-- start --
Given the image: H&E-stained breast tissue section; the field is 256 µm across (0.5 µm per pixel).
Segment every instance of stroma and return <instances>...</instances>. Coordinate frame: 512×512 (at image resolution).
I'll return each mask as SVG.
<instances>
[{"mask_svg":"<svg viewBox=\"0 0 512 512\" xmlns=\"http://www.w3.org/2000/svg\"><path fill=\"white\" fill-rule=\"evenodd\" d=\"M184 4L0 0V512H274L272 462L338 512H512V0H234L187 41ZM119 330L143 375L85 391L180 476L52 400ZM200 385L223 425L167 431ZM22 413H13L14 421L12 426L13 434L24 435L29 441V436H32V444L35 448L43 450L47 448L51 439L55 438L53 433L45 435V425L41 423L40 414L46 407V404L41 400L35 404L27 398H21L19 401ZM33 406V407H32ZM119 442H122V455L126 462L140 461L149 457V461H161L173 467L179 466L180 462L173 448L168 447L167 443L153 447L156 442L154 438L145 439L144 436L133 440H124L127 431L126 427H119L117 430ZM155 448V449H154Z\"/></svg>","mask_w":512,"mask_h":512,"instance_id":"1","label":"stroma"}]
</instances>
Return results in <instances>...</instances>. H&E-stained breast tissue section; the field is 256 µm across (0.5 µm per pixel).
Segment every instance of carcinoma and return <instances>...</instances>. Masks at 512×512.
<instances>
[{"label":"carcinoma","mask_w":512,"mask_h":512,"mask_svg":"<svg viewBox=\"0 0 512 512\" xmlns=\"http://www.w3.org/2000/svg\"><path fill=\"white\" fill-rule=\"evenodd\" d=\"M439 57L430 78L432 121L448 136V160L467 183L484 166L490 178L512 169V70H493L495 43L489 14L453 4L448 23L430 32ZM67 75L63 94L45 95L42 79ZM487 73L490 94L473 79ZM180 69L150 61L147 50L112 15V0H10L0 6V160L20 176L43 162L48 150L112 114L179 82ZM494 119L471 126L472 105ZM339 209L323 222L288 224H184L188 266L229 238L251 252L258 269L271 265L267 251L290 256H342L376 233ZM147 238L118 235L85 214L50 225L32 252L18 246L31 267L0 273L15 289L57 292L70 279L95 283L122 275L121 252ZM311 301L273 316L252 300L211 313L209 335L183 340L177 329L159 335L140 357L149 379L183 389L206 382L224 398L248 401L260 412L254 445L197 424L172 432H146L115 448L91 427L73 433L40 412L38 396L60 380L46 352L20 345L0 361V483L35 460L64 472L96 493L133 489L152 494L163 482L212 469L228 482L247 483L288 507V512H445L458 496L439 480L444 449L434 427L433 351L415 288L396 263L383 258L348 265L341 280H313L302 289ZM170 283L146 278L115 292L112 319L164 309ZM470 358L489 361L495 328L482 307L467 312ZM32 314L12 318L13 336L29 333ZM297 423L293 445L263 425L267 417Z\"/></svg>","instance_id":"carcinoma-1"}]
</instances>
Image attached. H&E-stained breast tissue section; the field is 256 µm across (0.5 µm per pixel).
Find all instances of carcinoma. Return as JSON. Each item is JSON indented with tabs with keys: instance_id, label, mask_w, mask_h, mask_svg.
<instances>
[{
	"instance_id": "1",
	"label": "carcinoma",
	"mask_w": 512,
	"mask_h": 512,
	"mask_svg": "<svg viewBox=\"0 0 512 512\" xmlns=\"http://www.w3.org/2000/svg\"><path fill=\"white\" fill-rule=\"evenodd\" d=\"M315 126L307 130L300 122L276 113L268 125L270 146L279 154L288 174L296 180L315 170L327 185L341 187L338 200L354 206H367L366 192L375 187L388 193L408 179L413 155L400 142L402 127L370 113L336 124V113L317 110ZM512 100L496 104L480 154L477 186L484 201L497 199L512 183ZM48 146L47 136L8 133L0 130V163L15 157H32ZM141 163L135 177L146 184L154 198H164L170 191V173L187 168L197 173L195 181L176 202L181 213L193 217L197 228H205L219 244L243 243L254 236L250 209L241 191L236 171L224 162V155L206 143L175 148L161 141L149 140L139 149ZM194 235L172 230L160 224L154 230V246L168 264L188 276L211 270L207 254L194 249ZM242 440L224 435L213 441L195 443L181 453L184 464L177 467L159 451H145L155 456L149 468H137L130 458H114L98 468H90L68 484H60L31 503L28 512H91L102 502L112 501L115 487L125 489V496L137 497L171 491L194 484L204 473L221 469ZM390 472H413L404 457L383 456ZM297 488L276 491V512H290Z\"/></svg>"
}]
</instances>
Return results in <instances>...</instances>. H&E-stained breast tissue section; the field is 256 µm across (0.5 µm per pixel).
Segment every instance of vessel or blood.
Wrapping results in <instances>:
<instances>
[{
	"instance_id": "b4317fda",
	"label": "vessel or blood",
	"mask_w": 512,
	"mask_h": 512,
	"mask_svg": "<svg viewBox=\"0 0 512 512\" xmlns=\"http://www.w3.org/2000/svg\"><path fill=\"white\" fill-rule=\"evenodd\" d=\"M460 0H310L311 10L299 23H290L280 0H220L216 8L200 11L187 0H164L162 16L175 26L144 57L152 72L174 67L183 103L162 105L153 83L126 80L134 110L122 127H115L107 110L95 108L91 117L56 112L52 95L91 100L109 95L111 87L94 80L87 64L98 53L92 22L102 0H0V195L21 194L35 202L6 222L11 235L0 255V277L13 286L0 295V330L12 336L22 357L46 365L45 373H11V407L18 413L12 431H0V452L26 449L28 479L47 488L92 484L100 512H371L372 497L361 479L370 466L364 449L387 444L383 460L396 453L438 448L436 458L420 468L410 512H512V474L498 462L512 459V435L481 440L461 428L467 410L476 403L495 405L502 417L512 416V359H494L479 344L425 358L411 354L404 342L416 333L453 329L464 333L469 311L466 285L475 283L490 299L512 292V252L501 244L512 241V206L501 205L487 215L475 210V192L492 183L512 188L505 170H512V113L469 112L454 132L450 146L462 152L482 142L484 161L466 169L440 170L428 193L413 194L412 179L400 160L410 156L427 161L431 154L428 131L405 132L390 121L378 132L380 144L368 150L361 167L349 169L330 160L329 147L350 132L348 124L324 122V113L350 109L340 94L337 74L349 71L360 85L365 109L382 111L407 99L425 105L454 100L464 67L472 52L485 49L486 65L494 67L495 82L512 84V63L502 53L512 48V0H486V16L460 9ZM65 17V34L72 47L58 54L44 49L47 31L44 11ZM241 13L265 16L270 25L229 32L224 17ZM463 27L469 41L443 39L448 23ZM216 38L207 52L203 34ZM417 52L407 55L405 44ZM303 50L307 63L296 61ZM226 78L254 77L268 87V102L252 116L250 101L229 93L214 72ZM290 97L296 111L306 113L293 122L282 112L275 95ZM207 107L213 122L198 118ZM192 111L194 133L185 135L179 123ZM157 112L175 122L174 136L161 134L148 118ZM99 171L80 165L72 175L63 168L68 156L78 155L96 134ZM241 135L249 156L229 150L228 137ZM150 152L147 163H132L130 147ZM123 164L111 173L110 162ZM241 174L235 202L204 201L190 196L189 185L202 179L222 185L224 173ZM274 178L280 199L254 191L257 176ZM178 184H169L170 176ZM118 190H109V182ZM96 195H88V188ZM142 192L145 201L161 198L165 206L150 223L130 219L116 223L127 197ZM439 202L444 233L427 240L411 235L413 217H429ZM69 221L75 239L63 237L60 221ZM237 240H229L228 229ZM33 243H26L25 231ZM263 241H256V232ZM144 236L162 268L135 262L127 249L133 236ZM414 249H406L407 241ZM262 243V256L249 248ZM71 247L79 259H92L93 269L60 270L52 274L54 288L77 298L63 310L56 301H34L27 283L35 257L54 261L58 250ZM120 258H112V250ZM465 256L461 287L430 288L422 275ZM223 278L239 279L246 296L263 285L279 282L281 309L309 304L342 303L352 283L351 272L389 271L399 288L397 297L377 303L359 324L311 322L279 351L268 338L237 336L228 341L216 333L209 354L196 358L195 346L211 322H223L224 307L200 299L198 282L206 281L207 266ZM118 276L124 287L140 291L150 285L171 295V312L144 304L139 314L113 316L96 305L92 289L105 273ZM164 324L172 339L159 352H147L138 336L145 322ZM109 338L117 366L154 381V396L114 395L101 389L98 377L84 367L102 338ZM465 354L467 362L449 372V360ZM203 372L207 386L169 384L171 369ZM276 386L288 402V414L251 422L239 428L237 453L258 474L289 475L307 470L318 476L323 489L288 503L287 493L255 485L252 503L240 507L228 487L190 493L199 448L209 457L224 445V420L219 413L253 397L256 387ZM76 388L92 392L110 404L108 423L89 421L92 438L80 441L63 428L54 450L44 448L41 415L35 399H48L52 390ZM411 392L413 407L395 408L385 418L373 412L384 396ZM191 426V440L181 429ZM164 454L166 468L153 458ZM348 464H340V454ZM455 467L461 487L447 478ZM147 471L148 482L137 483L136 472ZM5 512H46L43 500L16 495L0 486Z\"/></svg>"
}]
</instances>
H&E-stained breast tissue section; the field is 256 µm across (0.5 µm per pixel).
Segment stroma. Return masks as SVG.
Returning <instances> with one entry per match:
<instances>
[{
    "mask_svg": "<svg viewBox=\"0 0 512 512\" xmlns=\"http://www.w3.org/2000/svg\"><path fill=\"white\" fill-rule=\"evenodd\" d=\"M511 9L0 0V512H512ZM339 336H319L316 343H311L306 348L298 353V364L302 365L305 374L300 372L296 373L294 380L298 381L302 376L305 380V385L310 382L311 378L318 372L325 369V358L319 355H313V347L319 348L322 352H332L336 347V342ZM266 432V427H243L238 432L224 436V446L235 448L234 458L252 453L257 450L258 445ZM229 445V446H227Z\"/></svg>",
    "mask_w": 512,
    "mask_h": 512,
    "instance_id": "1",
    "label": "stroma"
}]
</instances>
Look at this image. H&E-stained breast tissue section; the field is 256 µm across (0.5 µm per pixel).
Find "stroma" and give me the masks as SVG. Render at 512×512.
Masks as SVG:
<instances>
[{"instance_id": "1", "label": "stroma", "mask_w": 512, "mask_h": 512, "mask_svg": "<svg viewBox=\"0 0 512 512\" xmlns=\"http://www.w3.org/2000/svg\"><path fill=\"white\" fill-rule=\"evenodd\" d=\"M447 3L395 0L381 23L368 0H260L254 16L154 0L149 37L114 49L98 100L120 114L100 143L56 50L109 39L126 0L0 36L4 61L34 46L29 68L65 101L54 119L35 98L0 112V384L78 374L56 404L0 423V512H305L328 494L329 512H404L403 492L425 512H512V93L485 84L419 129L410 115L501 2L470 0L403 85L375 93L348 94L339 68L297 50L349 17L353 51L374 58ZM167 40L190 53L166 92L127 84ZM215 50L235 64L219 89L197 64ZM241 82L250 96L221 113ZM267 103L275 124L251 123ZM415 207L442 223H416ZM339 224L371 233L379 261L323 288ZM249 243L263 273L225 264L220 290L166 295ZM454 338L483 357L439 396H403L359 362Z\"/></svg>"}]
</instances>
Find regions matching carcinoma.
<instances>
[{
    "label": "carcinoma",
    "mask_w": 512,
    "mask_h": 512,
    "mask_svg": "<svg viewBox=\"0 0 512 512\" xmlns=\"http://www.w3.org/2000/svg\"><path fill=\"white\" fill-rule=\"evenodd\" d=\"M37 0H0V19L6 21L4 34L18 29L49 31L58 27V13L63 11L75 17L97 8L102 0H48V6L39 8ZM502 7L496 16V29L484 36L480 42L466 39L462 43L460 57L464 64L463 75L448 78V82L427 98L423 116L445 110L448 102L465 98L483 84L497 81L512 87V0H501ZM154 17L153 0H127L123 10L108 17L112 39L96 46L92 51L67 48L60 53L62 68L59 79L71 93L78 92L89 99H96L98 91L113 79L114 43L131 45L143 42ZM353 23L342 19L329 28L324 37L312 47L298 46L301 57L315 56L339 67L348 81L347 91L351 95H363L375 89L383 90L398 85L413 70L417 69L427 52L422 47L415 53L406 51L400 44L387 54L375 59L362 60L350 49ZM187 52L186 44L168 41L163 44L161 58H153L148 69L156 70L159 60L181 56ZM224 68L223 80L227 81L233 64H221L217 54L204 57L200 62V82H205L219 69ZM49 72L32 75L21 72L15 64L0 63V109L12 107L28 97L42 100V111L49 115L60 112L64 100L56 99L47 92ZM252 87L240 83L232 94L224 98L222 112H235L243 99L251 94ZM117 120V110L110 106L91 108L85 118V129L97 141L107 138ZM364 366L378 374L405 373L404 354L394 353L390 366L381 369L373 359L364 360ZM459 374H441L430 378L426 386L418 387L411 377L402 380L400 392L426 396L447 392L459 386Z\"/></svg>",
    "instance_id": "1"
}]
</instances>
-- end --
→ EXERCISE BRIEF
Take every line from the records above that has the word "Segment" and copy it.

→ COMPLETED EXERCISE
Segment every instance of stroma and return <instances>...</instances>. Coordinate frame: 512×512 (at image resolution).
Segment every instance of carcinoma and return <instances>...</instances>. Masks at 512×512.
Segment every instance of vessel or blood.
Segment stroma. Return masks as SVG.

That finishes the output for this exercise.